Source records
= = = =
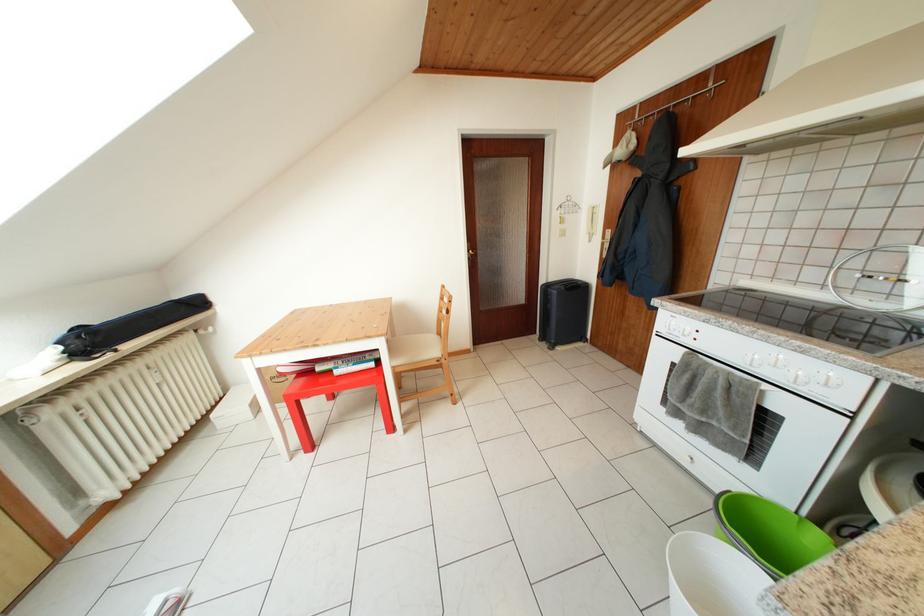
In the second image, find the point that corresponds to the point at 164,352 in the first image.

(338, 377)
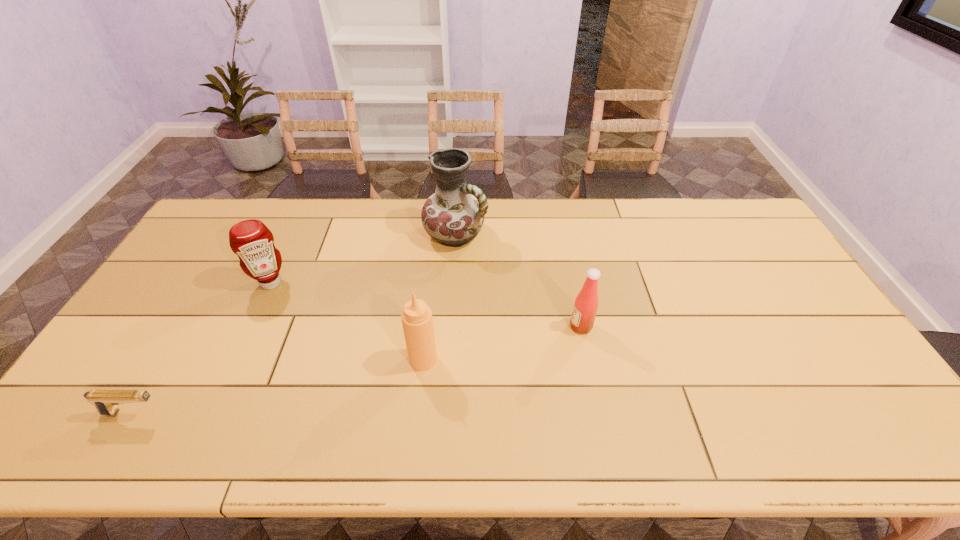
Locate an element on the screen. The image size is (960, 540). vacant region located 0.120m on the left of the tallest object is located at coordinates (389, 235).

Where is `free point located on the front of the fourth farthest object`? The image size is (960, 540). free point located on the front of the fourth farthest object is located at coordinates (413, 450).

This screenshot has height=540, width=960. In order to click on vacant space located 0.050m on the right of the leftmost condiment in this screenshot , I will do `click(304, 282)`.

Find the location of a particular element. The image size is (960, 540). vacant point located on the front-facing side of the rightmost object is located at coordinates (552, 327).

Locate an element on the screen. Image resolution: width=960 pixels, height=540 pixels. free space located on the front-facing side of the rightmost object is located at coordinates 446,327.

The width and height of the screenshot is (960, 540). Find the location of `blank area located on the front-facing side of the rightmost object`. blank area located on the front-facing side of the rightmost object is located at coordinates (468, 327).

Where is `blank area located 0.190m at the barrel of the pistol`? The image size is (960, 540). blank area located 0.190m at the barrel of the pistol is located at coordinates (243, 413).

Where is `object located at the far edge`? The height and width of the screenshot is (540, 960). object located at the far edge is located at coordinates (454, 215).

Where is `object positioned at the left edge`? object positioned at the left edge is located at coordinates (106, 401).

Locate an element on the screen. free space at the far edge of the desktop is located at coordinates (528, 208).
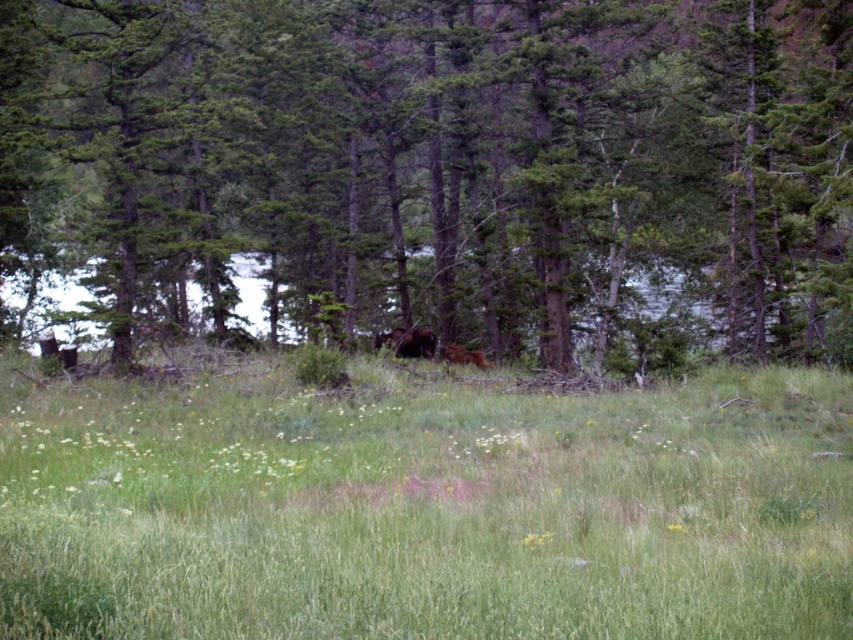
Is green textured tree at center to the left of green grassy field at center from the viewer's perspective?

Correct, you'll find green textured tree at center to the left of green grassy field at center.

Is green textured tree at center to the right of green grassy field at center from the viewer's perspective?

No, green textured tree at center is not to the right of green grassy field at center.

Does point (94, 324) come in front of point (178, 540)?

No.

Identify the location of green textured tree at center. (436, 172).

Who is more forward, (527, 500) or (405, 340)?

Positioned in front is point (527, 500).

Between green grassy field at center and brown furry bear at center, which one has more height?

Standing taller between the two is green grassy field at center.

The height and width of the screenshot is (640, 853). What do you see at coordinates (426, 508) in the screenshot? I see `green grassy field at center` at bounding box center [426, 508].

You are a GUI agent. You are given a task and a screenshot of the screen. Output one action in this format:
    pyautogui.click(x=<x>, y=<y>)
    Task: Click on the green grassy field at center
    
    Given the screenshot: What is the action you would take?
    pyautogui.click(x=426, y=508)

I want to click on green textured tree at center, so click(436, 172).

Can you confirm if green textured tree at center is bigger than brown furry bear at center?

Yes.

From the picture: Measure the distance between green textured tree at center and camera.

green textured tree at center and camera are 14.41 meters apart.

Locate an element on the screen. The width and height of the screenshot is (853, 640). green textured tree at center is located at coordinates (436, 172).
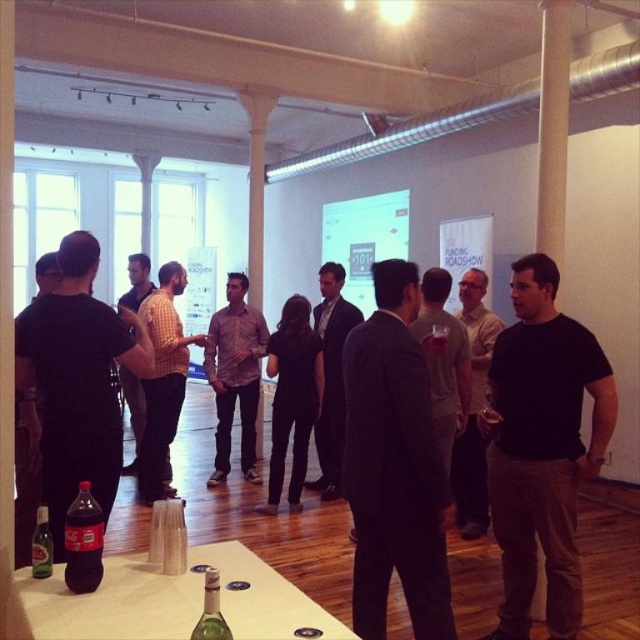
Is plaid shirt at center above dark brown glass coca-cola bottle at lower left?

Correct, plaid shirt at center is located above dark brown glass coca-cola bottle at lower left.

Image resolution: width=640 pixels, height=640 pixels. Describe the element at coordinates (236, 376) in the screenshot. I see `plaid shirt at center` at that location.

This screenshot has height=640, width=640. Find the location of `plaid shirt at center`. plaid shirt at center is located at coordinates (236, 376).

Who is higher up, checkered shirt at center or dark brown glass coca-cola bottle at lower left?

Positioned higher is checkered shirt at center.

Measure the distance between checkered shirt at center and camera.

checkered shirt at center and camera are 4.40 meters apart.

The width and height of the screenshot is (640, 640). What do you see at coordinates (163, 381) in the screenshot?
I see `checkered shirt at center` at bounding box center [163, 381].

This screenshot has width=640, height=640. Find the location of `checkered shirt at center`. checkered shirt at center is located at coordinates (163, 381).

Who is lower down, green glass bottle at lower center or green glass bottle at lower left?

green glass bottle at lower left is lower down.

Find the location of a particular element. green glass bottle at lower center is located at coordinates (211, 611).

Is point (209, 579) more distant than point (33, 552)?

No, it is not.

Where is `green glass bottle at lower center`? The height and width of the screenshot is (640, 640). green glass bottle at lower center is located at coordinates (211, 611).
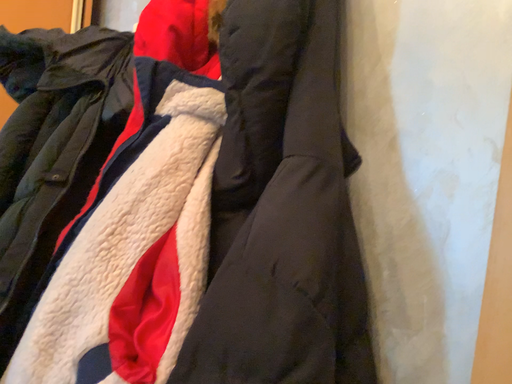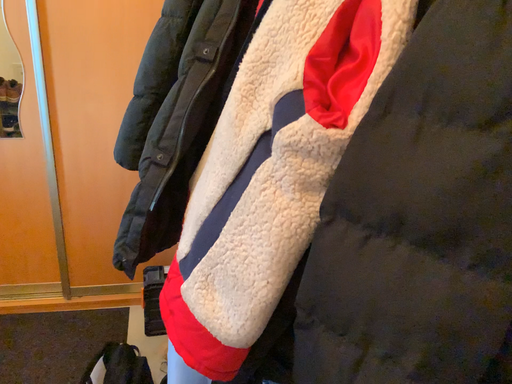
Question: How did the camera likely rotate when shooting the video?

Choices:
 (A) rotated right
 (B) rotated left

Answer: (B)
= = = =
§ What the task requires:
Please copy the items above word for word, leaving out the pictures.

§ Reply to the task:
In the second image, find the point that corresponds to the point at 164,352 in the first image.

(338, 377)
Locate an element on the screen. The image size is (960, 540). vacant region located 0.120m on the left of the tallest object is located at coordinates (389, 235).

Where is `free point located on the front of the fourth farthest object`? The image size is (960, 540). free point located on the front of the fourth farthest object is located at coordinates (413, 450).

This screenshot has height=540, width=960. In order to click on vacant space located 0.050m on the right of the leftmost condiment in this screenshot , I will do `click(304, 282)`.

Find the location of a particular element. The image size is (960, 540). vacant point located on the front-facing side of the rightmost object is located at coordinates (552, 327).

Locate an element on the screen. Image resolution: width=960 pixels, height=540 pixels. free space located on the front-facing side of the rightmost object is located at coordinates 446,327.

The width and height of the screenshot is (960, 540). Find the location of `blank area located on the front-facing side of the rightmost object`. blank area located on the front-facing side of the rightmost object is located at coordinates (468, 327).

Where is `blank area located 0.190m at the barrel of the pistol`? The image size is (960, 540). blank area located 0.190m at the barrel of the pistol is located at coordinates (243, 413).

Where is `object located at the far edge`? The height and width of the screenshot is (540, 960). object located at the far edge is located at coordinates (454, 215).

Where is `object positioned at the left edge`? object positioned at the left edge is located at coordinates (106, 401).

Locate an element on the screen. free space at the far edge of the desktop is located at coordinates (528, 208).
Is green textured tree at center to the left of green grassy field at center from the viewer's perspective?

Correct, you'll find green textured tree at center to the left of green grassy field at center.

Is green textured tree at center to the right of green grassy field at center from the viewer's perspective?

No, green textured tree at center is not to the right of green grassy field at center.

Does point (94, 324) come in front of point (178, 540)?

No.

Identify the location of green textured tree at center. (436, 172).

Who is more forward, (527, 500) or (405, 340)?

Positioned in front is point (527, 500).

Between green grassy field at center and brown furry bear at center, which one has more height?

Standing taller between the two is green grassy field at center.

The height and width of the screenshot is (640, 853). What do you see at coordinates (426, 508) in the screenshot? I see `green grassy field at center` at bounding box center [426, 508].

You are a GUI agent. You are given a task and a screenshot of the screen. Output one action in this format:
    pyautogui.click(x=<x>, y=<y>)
    Task: Click on the green grassy field at center
    
    Given the screenshot: What is the action you would take?
    pyautogui.click(x=426, y=508)

I want to click on green textured tree at center, so click(436, 172).

Can you confirm if green textured tree at center is bigger than brown furry bear at center?

Yes.

From the picture: Measure the distance between green textured tree at center and camera.

green textured tree at center and camera are 14.41 meters apart.

Locate an element on the screen. The width and height of the screenshot is (853, 640). green textured tree at center is located at coordinates (436, 172).
Is plaid shirt at center above dark brown glass coca-cola bottle at lower left?

Correct, plaid shirt at center is located above dark brown glass coca-cola bottle at lower left.

Image resolution: width=640 pixels, height=640 pixels. Describe the element at coordinates (236, 376) in the screenshot. I see `plaid shirt at center` at that location.

This screenshot has height=640, width=640. Find the location of `plaid shirt at center`. plaid shirt at center is located at coordinates (236, 376).

Who is higher up, checkered shirt at center or dark brown glass coca-cola bottle at lower left?

Positioned higher is checkered shirt at center.

Measure the distance between checkered shirt at center and camera.

checkered shirt at center and camera are 4.40 meters apart.

The width and height of the screenshot is (640, 640). What do you see at coordinates (163, 381) in the screenshot?
I see `checkered shirt at center` at bounding box center [163, 381].

This screenshot has width=640, height=640. Find the location of `checkered shirt at center`. checkered shirt at center is located at coordinates (163, 381).

Who is lower down, green glass bottle at lower center or green glass bottle at lower left?

green glass bottle at lower left is lower down.

Find the location of a particular element. green glass bottle at lower center is located at coordinates (211, 611).

Is point (209, 579) more distant than point (33, 552)?

No, it is not.

Where is `green glass bottle at lower center`? The height and width of the screenshot is (640, 640). green glass bottle at lower center is located at coordinates (211, 611).
Question: How did the camera likely rotate when shooting the video?

Choices:
 (A) rotated right
 (B) rotated left

Answer: (B)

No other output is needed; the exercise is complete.